Exercise goal.
Look for the line that contains "chair: (122, 967) -> (535, 509), moved"; output that line and every line after it exactly, through the final line of the material below, and nothing else.
>>>
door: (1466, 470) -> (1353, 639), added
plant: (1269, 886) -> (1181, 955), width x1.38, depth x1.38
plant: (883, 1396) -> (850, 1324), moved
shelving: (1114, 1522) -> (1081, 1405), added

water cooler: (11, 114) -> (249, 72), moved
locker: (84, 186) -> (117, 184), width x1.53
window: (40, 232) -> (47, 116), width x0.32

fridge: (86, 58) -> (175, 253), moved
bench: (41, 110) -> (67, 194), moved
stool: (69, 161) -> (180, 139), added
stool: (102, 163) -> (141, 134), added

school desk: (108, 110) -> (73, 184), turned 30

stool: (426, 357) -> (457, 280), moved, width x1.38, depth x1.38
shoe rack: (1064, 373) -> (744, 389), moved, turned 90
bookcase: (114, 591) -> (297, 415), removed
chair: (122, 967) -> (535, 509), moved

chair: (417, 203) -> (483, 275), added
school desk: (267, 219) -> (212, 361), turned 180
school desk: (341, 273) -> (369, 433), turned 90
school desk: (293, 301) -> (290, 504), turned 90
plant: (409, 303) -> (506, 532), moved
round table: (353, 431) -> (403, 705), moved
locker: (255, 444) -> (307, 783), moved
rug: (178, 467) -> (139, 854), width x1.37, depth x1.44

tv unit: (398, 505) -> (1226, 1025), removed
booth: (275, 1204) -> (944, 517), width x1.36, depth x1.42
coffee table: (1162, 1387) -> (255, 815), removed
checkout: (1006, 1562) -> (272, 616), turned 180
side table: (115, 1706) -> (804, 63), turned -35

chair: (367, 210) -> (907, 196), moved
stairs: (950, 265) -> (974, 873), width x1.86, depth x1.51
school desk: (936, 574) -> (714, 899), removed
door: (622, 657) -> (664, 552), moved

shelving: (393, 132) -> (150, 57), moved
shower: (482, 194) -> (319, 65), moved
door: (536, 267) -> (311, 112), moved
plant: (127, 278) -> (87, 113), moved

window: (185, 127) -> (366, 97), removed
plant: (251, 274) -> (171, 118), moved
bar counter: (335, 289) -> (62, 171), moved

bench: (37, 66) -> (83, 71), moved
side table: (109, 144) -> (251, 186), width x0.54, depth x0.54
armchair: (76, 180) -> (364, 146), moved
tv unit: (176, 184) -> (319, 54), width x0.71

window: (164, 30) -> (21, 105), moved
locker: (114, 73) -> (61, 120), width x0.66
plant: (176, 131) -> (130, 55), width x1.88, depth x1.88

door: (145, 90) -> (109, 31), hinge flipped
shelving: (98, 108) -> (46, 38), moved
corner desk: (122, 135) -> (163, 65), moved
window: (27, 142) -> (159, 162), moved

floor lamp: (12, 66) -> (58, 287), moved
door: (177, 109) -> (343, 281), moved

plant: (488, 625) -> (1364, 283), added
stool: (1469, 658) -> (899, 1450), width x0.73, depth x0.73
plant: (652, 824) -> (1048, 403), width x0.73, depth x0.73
<<<
Answer to the exercise.
chair: (122, 967) -> (535, 509), moved

chair: (417, 203) -> (483, 275), added
school desk: (267, 219) -> (212, 361), turned 180
school desk: (341, 273) -> (369, 433), turned 90
school desk: (293, 301) -> (290, 504), turned 90
plant: (409, 303) -> (506, 532), moved
round table: (353, 431) -> (403, 705), moved
locker: (255, 444) -> (307, 783), moved
rug: (178, 467) -> (139, 854), width x1.37, depth x1.44

tv unit: (398, 505) -> (1226, 1025), removed
booth: (275, 1204) -> (944, 517), width x1.36, depth x1.42
coffee table: (1162, 1387) -> (255, 815), removed
checkout: (1006, 1562) -> (272, 616), turned 180
side table: (115, 1706) -> (804, 63), turned -35

chair: (367, 210) -> (907, 196), moved
stairs: (950, 265) -> (974, 873), width x1.86, depth x1.51
school desk: (936, 574) -> (714, 899), removed
door: (622, 657) -> (664, 552), moved

shelving: (393, 132) -> (150, 57), moved
shower: (482, 194) -> (319, 65), moved
door: (536, 267) -> (311, 112), moved
plant: (127, 278) -> (87, 113), moved

window: (185, 127) -> (366, 97), removed
plant: (251, 274) -> (171, 118), moved
bar counter: (335, 289) -> (62, 171), moved

bench: (37, 66) -> (83, 71), moved
side table: (109, 144) -> (251, 186), width x0.54, depth x0.54
armchair: (76, 180) -> (364, 146), moved
tv unit: (176, 184) -> (319, 54), width x0.71

window: (164, 30) -> (21, 105), moved
locker: (114, 73) -> (61, 120), width x0.66
plant: (176, 131) -> (130, 55), width x1.88, depth x1.88

door: (145, 90) -> (109, 31), hinge flipped
shelving: (98, 108) -> (46, 38), moved
corner desk: (122, 135) -> (163, 65), moved
window: (27, 142) -> (159, 162), moved

floor lamp: (12, 66) -> (58, 287), moved
door: (177, 109) -> (343, 281), moved

plant: (488, 625) -> (1364, 283), added
stool: (1469, 658) -> (899, 1450), width x0.73, depth x0.73
plant: (652, 824) -> (1048, 403), width x0.73, depth x0.73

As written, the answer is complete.